## PROBLEM STATEMENT
List every line below that contains the string "shortInstrumentName". Treat uppercase and lowercase letters as different.

—————

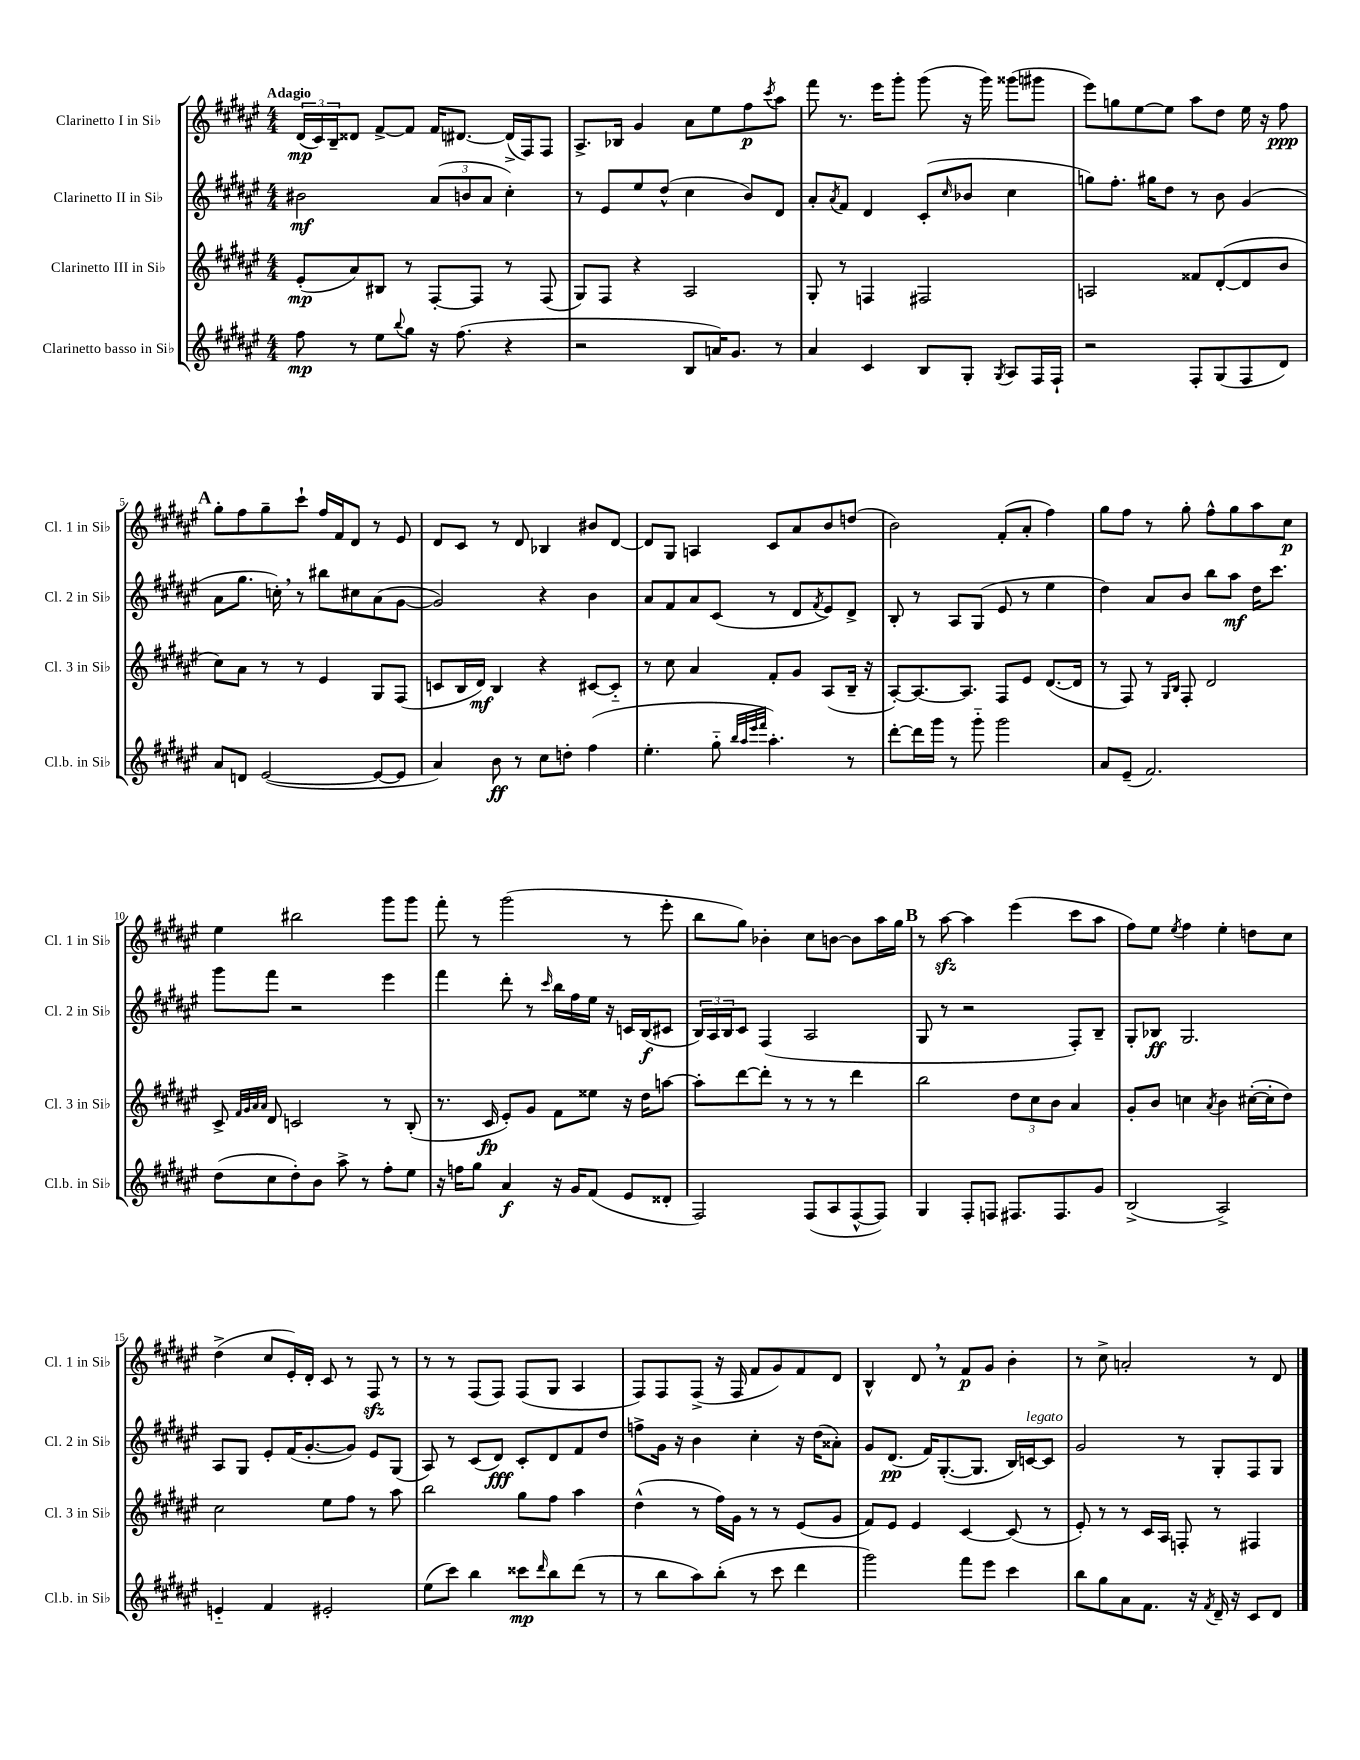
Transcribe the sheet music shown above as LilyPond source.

<<
\new StaffGroup <<
\new Staff = "s0" \with { instrumentName = "Clarinetto I in Sib" shortInstrumentName = "Cl. 1 in Sib" } {
    \clef treble \key fis \major \numericTimeSignature \time 4/4 \tempo "Adagio"
    \tuplet 3/2 { dis'16\mp( cis'16) b16-- } disis'8 fis'8~-> fis'8 fis'16 dis'8.~ dis'16->( fis16) fis8 |
    ais8.-> bes16 gis'4 ais'8 eis''8 fis''8\p \acciaccatura { cis'''8 } ais''8 |
    fis'''8 r8. eis'''16 gis'''8-. gis'''8( r16 gis'''16) gisis'''8( gis'''8 |
    eis'''8) g''8 eis''8~ eis''8 ais''8 dis''8 eis''16 r16 fis''8\ppp |
    \mark \markup { \bold "A" } gis''8-. fis''8 gis''8-- cis'''8-! fis''16 fis'16 dis'8 r8 eis'8 |
    dis'8 cis'8 r8 dis'8 bes4 bis'8 dis'8~ |
    dis'8 gis8 a4 cis'8 ais'8 b'8 d''8( |
    b'2) fis'8-.( ais'8-. fis''4) |
    gis''8 fis''8 r8 gis''8-. fis''8-^ gis''8 ais''8 cis''8\p |
    eis''4 bis''2 gis'''8 gis'''8 |
    fis'''8-. r8 gis'''2( r8 eis'''8-. |
    b''8 gis''8) bes'4-. cis''8 b'8~ b'8 ais''16 gis''16 |
    \mark \markup { \bold "B" } r8 ais''8~\sfz ais''4 eis'''4( cis'''8 ais''8 |
    fis''8) eis''8 \acciaccatura { eis''8 } fis''4 eis''4-. d''8 cis''8 |
    dis''4->( cis''8 eis'16-.) dis'16-. cis'8 r8 fis8\sfz r8 |
    r8 r8 fis8( fis8) fis8( gis8 ais4 |
    fis8) fis8 fis8->( r16 fis16 fis'8 gis'8) fis'8 dis'8 |
    b4-^ dis'8 \breathe r8 fis'8\p gis'8 b'4-. |
    r8 cis''8-> a'2-. r8 dis'8 \bar "|." |
}
\new Staff = "s1" \with { instrumentName = "Clarinetto II in Sib" shortInstrumentName = "Cl. 2 in Sib" } {
    \clef treble \key fis \major \numericTimeSignature \time 4/4
    bis'2\mf \tuplet 3/2 { ais'8( b'8 ais'8 } cis''4-.) |
    r8 eis'8 eis''8 dis''8-^( cis''4 b'8) dis'8 |
    ais'8-. \acciaccatura { ais'8 } fis'8 dis'4 cis'8-.( \grace { cis''16 } bes'8 cis''4 |
    g''8) fis''8.-. gis''16 dis''8 r8 b'8 gis'4( |
    \mark \markup { \bold "A" } ais'8 gis''8. c''16-.) \breathe r8 bis''8 cis''8 ais'8( gis'8~ |
    gis'2) r4 b'4 |
    ais'8 fis'8 ais'8 cis'8( r8 dis'8 \acciaccatura { fis'8 } eis'8) dis'8-> |
    b8-. r8 ais8 gis8( eis'8 r8 eis''4 |
    dis''4) ais'8 b'8 b''8 ais''8\mf dis''16 cis'''8. |
    gis'''8 fis'''8 r2 eis'''4 |
    fis'''4 dis'''8-. r8 \grace { cis'''16 } b''16 fis''16 eis''16 r16 c'16 b16\f( cis'8 |
    \tuplet 3/2 { b16) ais16 b16 } cis'8 fis4( ais2 |
    \mark \markup { \bold "B" } gis8 r8 r2 fis8-.) b8-- |
    gis8-. bes8\ff gis2. |
    ais8 gis8 eis'8-. fis'16( gis'8.~-. gis'8) eis'8 gis8( |
    ais8) r8 cis'8( dis'8\fff) cis'8-. dis'8 fis'8 dis''8 |
    f''8-> gis'16 r16 b'4 cis''4-. r16 dis''16( aisis'8-.) |
    gis'8 dis'8.\pp( fis'16) gis8.~-.( gis8. b16) c'16~^\markup { \italic "legato" } c'8 |
    gis'2 r8 gis8-. fis8 gis8 \bar "|." |
}
\new Staff = "s2" \with { instrumentName = "Clarinetto III in Sib" shortInstrumentName = "Cl. 3 in Sib" } {
    \clef treble \key fis \major \numericTimeSignature \time 4/4
    eis'8-.\mp( ais'8) bis8 r8 fis8~-. fis8 r8 fis8( |
    gis8) fis8 r4 ais2 |
    gis8-. r8 f4 fis2 |
    a2 fisis'8 dis'8~-.( dis'8 b'8 |
    \mark \markup { \bold "A" } cis''8) ais'8 r8 r8 eis'4 gis8 fis8( |
    c'8 b16 dis'16\mf) b4 r4 cis'8~ cis'8-_ |
    r8 cis''8 ais'4 fis'8-. gis'8 ais8( b16-- r16 |
    ais8~-.) ais8.~ ais8. fis8 eis'8 dis'8.~( dis'16 |
    r8 fis8) r8 \grace { gis16 b16 } fis8-. dis'2 |
    cis'8-> \grace { fis'32 gis'32 ais'32 ais'32 } dis'8 c'2 r8 b8-.( |
    r8. cis'16\fp eis'8-.) gis'8 fis'8 eisis''8 r16 dis''16 a''8~ |
    a''8-. dis'''8~ dis'''8-. r8 r8 r8 dis'''4 |
    \mark \markup { \bold "B" } b''2 \tuplet 3/2 { dis''8 cis''8 b'8 } ais'4 |
    gis'8-. b'8 c''4 \acciaccatura { ais'8 } b'4 cis''16~-.( cis''16-. dis''8) |
    cis''2 eis''8 fis''8 r8 ais''8 |
    b''2 gis''8 fis''8 ais''4 |
    dis''4-^( r8 fis''16) gis'16 r8 r8 eis'8( gis'8 |
    fis'8) eis'8 eis'4 cis'4~ cis'8( r8 |
    eis'8-.) r8 r8 cis'16 ais16 f8-. r8 fis4 \bar "|." |
}
\new Staff = "s3" \with { instrumentName = "Clarinetto basso in Sib" shortInstrumentName = "Cl.b. in Sib" } {
    \clef treble \key fis \major \numericTimeSignature \time 4/4
    fis''8\mp r8 eis''8 \appoggiatura { b''8 } gis''8 r16 fis''8.( r4 |
    r2 b8 a'16) gis'8. r8 |
    ais'4 cis'4 b8 gis8-. \acciaccatura { gis8 } ais8 fis16 fis16-! |
    r2 fis8-. gis8( fis8 dis'8) |
    \mark \markup { \bold "A" } ais'8 d'8 eis'2~( eis'8~ eis'8 |
    ais'4) b'8\ff r8 cis''8 d''8-. fis''4( |
    eis''4.-. gis''8-_ \grace { b''32 ais''32 eis'''32 fis'''32 } ais''4.-.) r8 |
    dis'''8~-. dis'''16 gis'''16 r8 gis'''8-_ gis'''2 |
    ais'8 eis'8--( fis'2.) |
    dis''8( cis''8 dis''8-.) b'8 ais''8-> r8 fis''8-. eis''8 |
    r16 f''16 gis''8 ais'4\f r16 gis'16 fis'8( eis'8 disis'8-. |
    fis2) fis8( ais8 fis8~-^ fis8) |
    \mark \markup { \bold "B" } gis4 fis8-. f8 fis8. fis8. gis'8 |
    b2->( ais2->) |
    e'4-_ fis'4 eis'2-. |
    eis''8( cis'''8) b''4 cisis'''8\mp \grace { dis'''16 } b''8 dis'''8( r8 |
    r8 b''8 ais''8) b''8-.( r8 cis'''8 dis'''4 |
    gis'''2) fis'''8 eis'''8 cis'''4 |
    b''8 gis''8 ais'8 fis'8. r16 \acciaccatura { fis'8 } dis'16-- r16 cis'8 dis'8 \bar "|." |
}
>>
>>
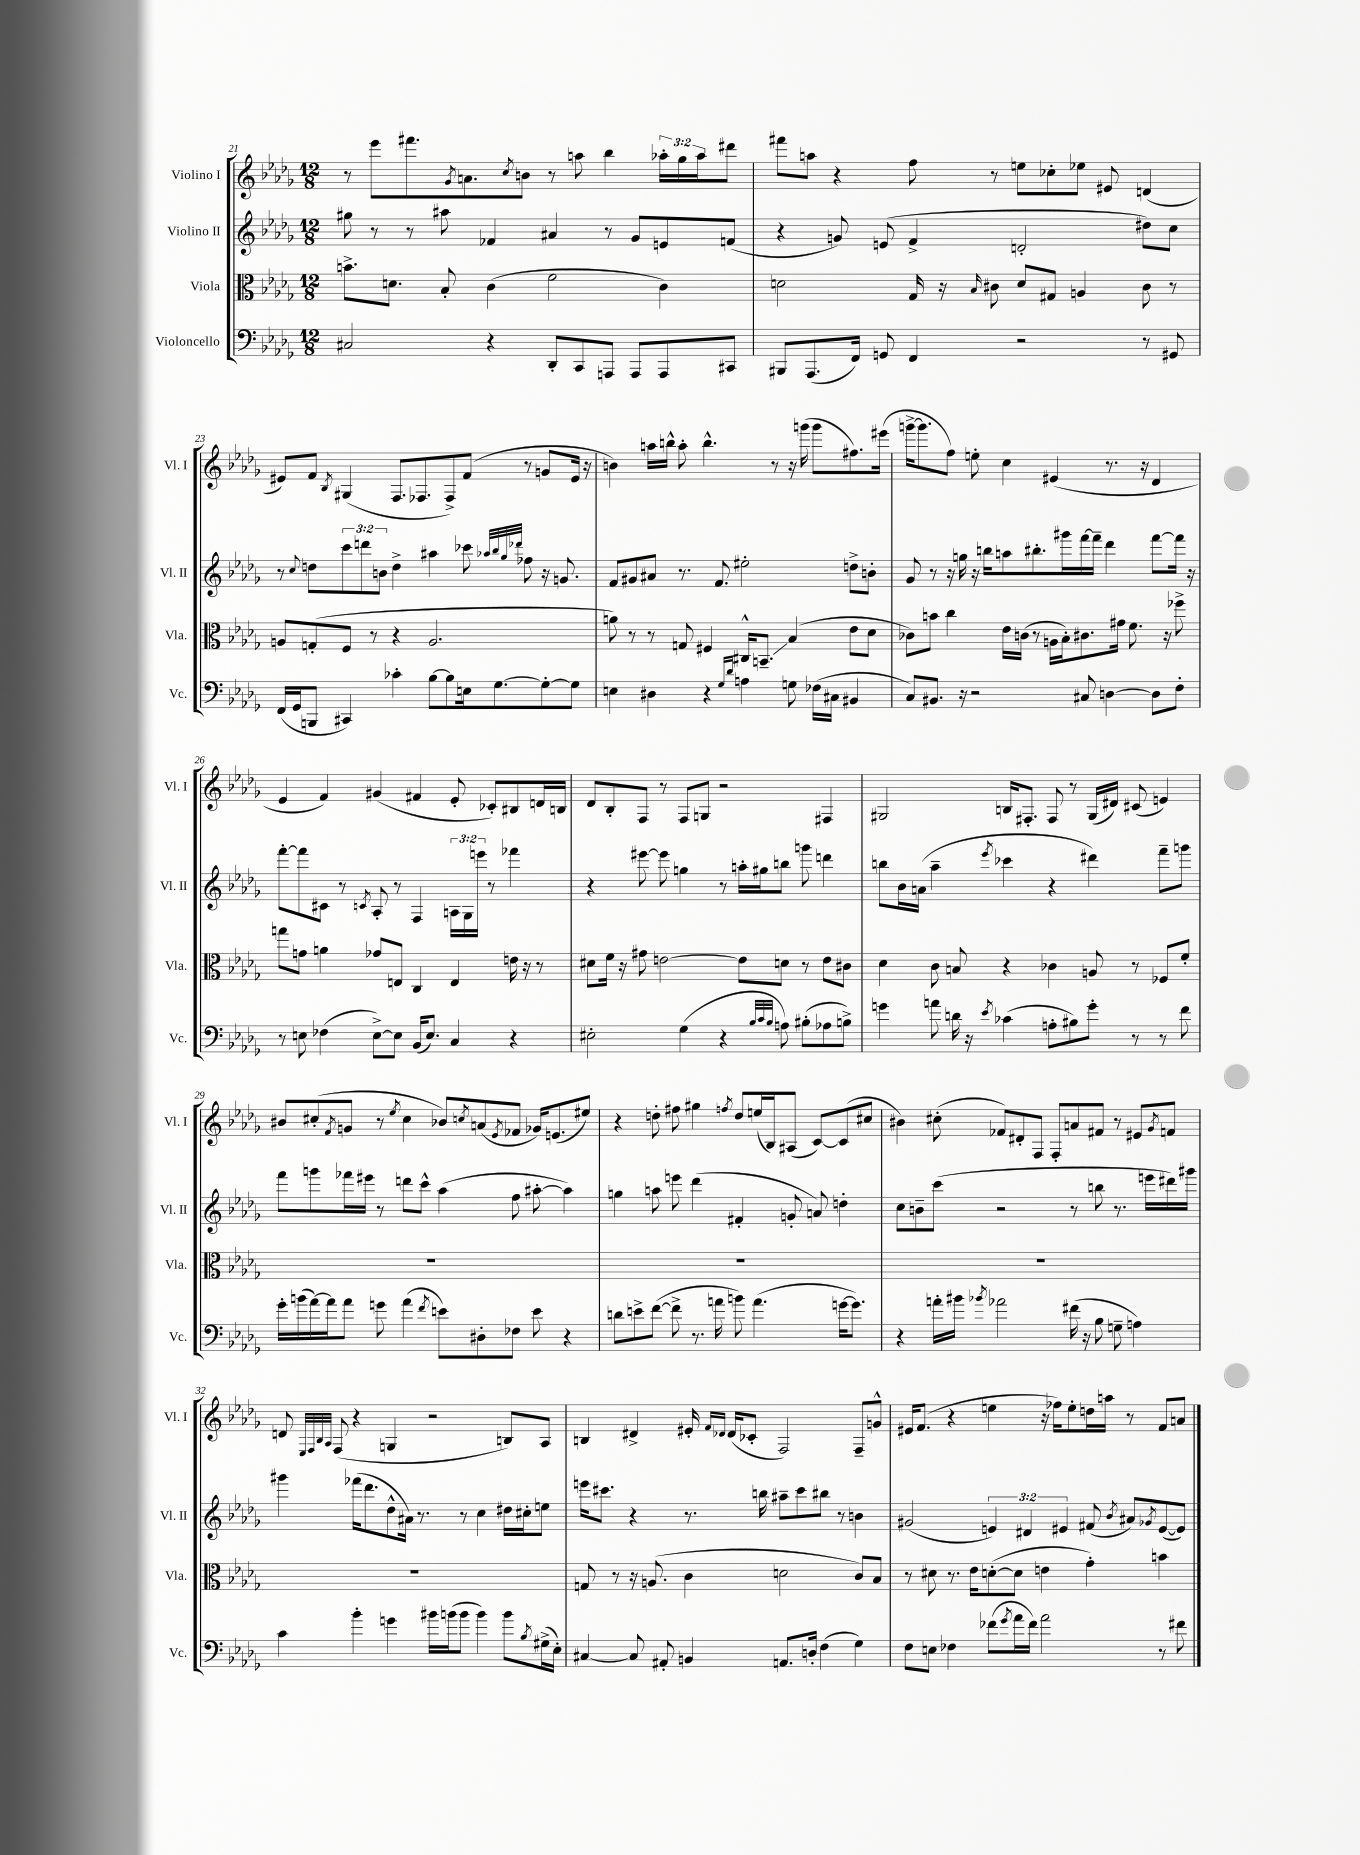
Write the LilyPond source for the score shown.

<<
\new StaffGroup <<
\new Staff = "s0" \with { instrumentName = "Violino I" shortInstrumentName = "Vl. I" } {
    \clef treble \key des \major \numericTimeSignature \time 12/8 \override Staff.TupletNumber.text = #tuplet-number::calc-fraction-text
    r8 ees'''8 fis'''8. \acciaccatura { ges'8 } a'8. \acciaccatura { c''8 } b'8 r8 a''8 bes''4 \tuplet 3/2 { aes''16-. ges''16 aes''16 } dis'''8 |
    fis'''8 a''8 r4 f''8 r8 e''8 ces''8-. ees''8 eis'8 d'4( |
    eis'8) f'8 \acciaccatura { bes8 } gis4( f8. fes8. fes8->) f'8( r8 g'8 eis'16 r16 |
    b'4) a''16 b''16-^ a''8-. b''4.-^ r8 r16 g'''16( g'''8 fis''8.) eis'''16( |
    g'''16~-> g'''8. f''8) e''8-. c''4 eis'4( r8. r16 des'4 |
    ees'4 f'4) gis'4( fis'4 ees'8-. ces'8-.) bis8 d'16 b16 |
    des'8 bes8-. f8 r8 f8 g8 r2 fis4 |
    gis2 b16 fis8.-. fis8 r8 gis16( dis'16) cis'8( e'4) |
    bis'8 cis''8-.( \acciaccatura { f'8 } g'8 r8 \acciaccatura { ees''8 } cis''4 bes'8) \acciaccatura { c''8 } a'8( \acciaccatura { ees'8 } fes'8 ges'16) e'8.( eis''8) |
    r4 d''8-. fis''8 gis''4 \acciaccatura { f''8 } d''8 e''16( bes16) ais8( c'8~) c'8( cis''8 |
    bis'4) cis''8-.( fes'8) dis'8-. f8 f8-. a'8 fis'8 r8 eis'8 \acciaccatura { ges'8 } f'8 |
    d'8 \grace { ees32 f32 bes32 aes32 } f8( r4 g4 r2 b8) aes8 |
    b4 dis'4-> eis'16-. \grace { f'16 des'16 } des'16( ces'8-. f2) f8-- g'8-^ |
    eis'16 f'8.( r4 e''4 r16 fes''16) e''8-. d''16 a''16 r8 f'8 a'8 \bar "|." |
}
\new Staff = "s1" \with { instrumentName = "Violino II" shortInstrumentName = "Vl. II" } {
    \clef treble \key des \major \numericTimeSignature \time 12/8 \override Staff.TupletNumber.text = #tuplet-number::calc-fraction-text
    gis''8 r8 r8 ais''8 fes'4 ais'4 r8 ges'8 e'8 f'8( |
    r4 g'8) e'8( f'4-> d'2-. dis''8) c''8 |
    r8 \appoggiatura { c''8 } d''8 \tuplet 3/2 { c'''8 d'''8 b'8 } d''4-> ais''4 ces'''8 \grace { aes''32 bes''32 ges''32 des'''32 } fes''8 r16 g'8. |
    f'8 gis'8 ais'8 r8. f'8. eis''2-. d''8-> b'8-. |
    ges'8 r8 r16 g''16 r16 b''16 a''8 bis''8.-. gis'''16 f'''16~ f'''16-- des'''4 f'''8~ f'''16 r16 |
    f'''8~-. f'''8 cis'8 r8 \acciaccatura { c'8 } aes8-. r8 f4 \tuplet 3/2 { a16 ges16 e'''16 } r8 fes'''4 |
    r4 eis'''8~ eis'''8 g''4 r8 a''16-. gis''16 b''8 g'''8 d'''4 |
    b''8 bes'16 a'16( aes''4-- \acciaccatura { ees'''8 } ces'''4 r4 dis'''4) f'''8-- g'''8 |
    f'''8 g'''8 fes'''16 eis'''16 r8 d'''8 c'''8-^ aes''4( f''8 ais''8~-. ais''4) |
    g''4 a''8 e'''8 des'''4( fis'4-. g'8-. a'8) d''4-. |
    c''8 b'8-- c'''8( r2 r8 b''8 r8. e'''16 dis'''16) gis'''16 |
    gis'''4 fes'''16( des'''8. des''8-^ ais'16) r8. r8 c''4 dis''16 cis''16-. e''8 |
    e'''16 cis'''8. r4 r8. b''16 ais''8-- cis'''8 bis''8 r8 b'4 |
    gis'2( \tuplet 3/2 { e'4) dis'4 eis'4 } fis'8( \acciaccatura { bes'8 } ais'8) \acciaccatura { ges'8 } eis'8~( eis'8) \bar "|." |
}
\new Staff = "s2" \with { instrumentName = "Viola" shortInstrumentName = "Vla." } {
    \clef alto \key des \major \numericTimeSignature \time 12/8
    b'8.-> d'8. bes8-. c'4( f'2 c'4) |
    d'2 ges16 r16 \grace { bes16 } cis'8 d'8 gis8 a4 cis'8 r8 |
    a8 g8-.( f8 r8 r4 a2. |
    a'8) r8 r8 g8 fis4 cis16-^ b,8.--\glissando bes4( ees'8 des'8 |
    ces'8) b'8 c''4 ees'16 c'16( r8 a16 bes16-.) cis'8. gis'16 f'8. r16 fes''8-> |
    g''8 g'8 a'4 ges'8 e8 c4 e4 e'16 r16 r8 |
    dis'8 f'16 r16 gis'8 e'2~ e'8 d'8 r8 e'8 cis'8 |
    des'4 c'8 b8 r4 ces'4 a8 r8 fes8 f'8-. |
    R1. |
    R1. |
    R1. |
    R1. |
    g8 r8 r16 a8.( c'4 d'2 c'8) bes8 |
    r8 dis'8 r8. ees'16 d'8~-.( d'8 e'4 ges'4-.) b'4 \bar "|." |
}
\new Staff = "s3" \with { instrumentName = "Violoncello" shortInstrumentName = "Vc." } {
    \clef bass \key des \major \numericTimeSignature \time 12/8
    cis2 r4 des,8-. c,8 a,,8 a,,8 a,,8 cis,8 |
    bis,,8 aes,,8.( f,16) g,8 f,4 r2 r8 gis,8 |
    f,16( ges,16 b,,8 cis,4) ces'4-. bes8~ bes8 e16 ges8.~ ges8~-. ges8 |
    e4 dis4 r4 \grace { ges16 des'16 } a4 g8 fes16( cis16 bis,4 |
    c8) bis,8. r16 r2 cis8 d4~ d8 f8-. |
    r8 e8 fes4( e8~->) e8 bes,16( e8.) c4 r4 |
    eis2-. ges4( r4 \grace { bes32 c'32 bes32 } a8) bis8-.( aes8 b8->) |
    g'4 a'8 d'16 r16 \acciaccatura { ees'8 } ces'4( a8-. bis8) g'8-. r8 r8 f'8 |
    ges'16-. b'16( aes'16~) aes'16 aes'8 g'8 aes'4( \acciaccatura { f'8 } e'8) dis8-. fes8 e'8 r4 |
    d'8 e'8-> f'8~( f'8-> r8. a'16 b'8) a'4.( g'16~ g'8.) |
    r4 a'16-. bis'16 \acciaccatura { bes'8 } aes'2 fis'16( r16 bes8 g8-- a4) |
    c'4 bes'4-. g'4 bis'16 b'16( b'8 b'4) b'8 \acciaccatura { bes8 } gis16->( ees16-.) |
    cis4~ cis8 ais,8-. b,4 a,8. d16-. f4( ges4) |
    f8 e8 fes4 fes'8( \acciaccatura { ges'8 } aes'16 fes'16) aes'2 r8 fis'8 \bar "|." |
}
>>
>>
\layout { \context { \Score currentBarNumber = #21 } }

—————

## REPLY TO THE EXERCISE
\new Staff = "s0" \with { instrumentName = "Clarinetto I in Sib" shortInstrumentName = "Cl. 1 in Sib" } {
\new Staff = "s1" \with { instrumentName = "Clarinetto II in Sib" shortInstrumentName = "Cl. 2 in Sib" } {
\new Staff = "s2" \with { instrumentName = "Clarinetto III in Sib" shortInstrumentName = "Cl. 3 in Sib" } {
\new Staff = "s3" \with { instrumentName = "Clarinetto basso in Sib" shortInstrumentName = "Cl.b. in Sib" } {
\new Staff = "s0" \with { instrumentName = "Violino I" shortInstrumentName = "Vl. I" } {
\new Staff = "s1" \with { instrumentName = "Violino II" shortInstrumentName = "Vl. II" } {
\new Staff = "s2" \with { instrumentName = "Viola" shortInstrumentName = "Vla." } {
\new Staff = "s3" \with { instrumentName = "Violoncello" shortInstrumentName = "Vc." } {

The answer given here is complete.